Goal of the exercise => Using the material below, set down only the line containing "196 484 286" and the lines after it, unchanged.

Supplied records =>
:::::
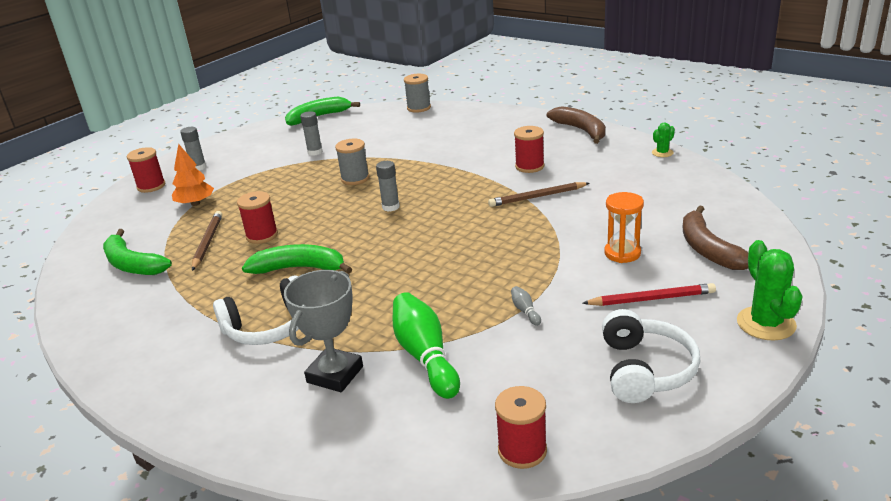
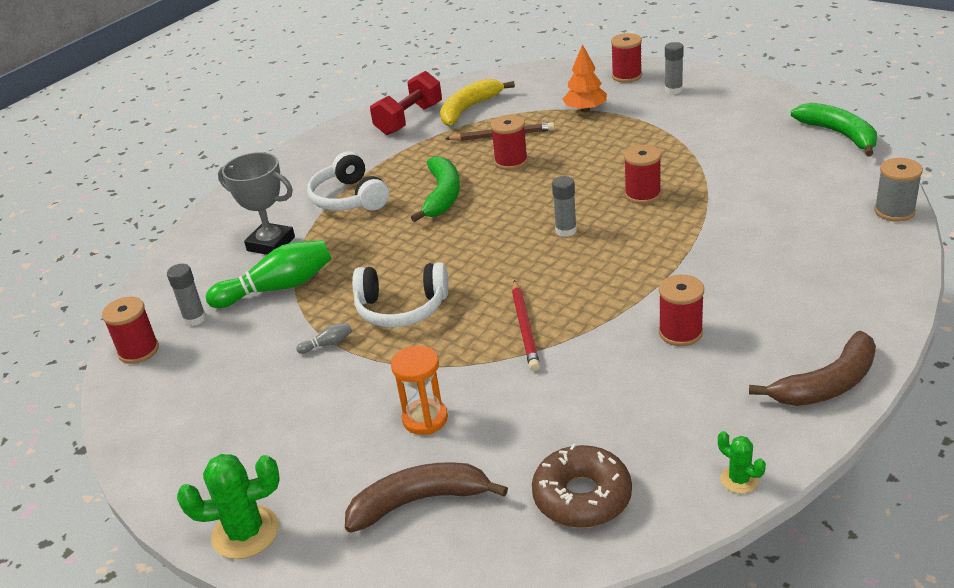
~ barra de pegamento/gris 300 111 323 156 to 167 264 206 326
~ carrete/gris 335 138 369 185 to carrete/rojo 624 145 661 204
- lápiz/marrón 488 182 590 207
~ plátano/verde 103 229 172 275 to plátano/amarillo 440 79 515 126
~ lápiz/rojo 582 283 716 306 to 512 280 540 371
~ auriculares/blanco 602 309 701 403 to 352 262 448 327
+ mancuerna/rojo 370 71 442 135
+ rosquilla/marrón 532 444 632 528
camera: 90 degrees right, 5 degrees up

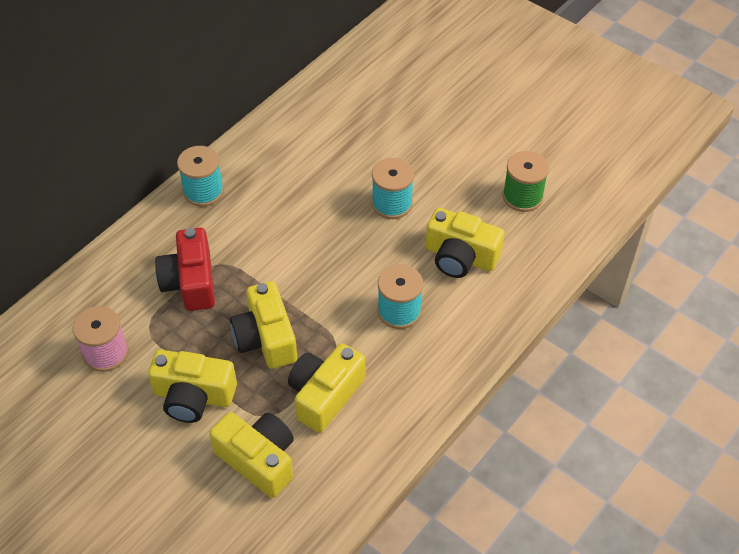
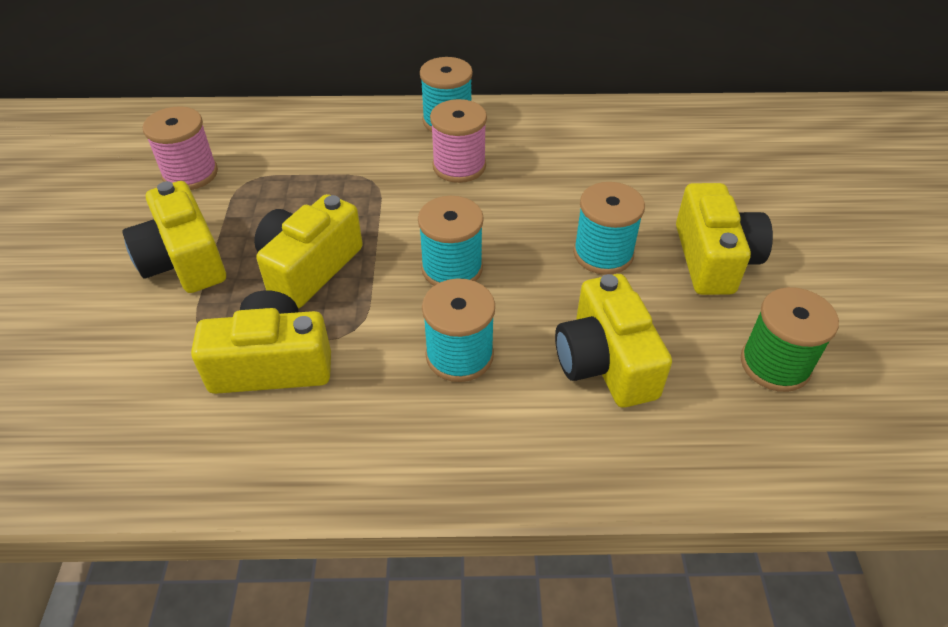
- cámara/rojo 155 228 215 311
~ cámara/amarillo 209 412 294 498 to 676 183 773 295
+ carrete/rosa 430 99 487 183
+ carrete/turquesa 418 196 484 286
camera: 50 degrees right, 5 degrees down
:::::
The completed task =>
+ carrete/turquesa 418 196 484 286
camera: 50 degrees right, 5 degrees down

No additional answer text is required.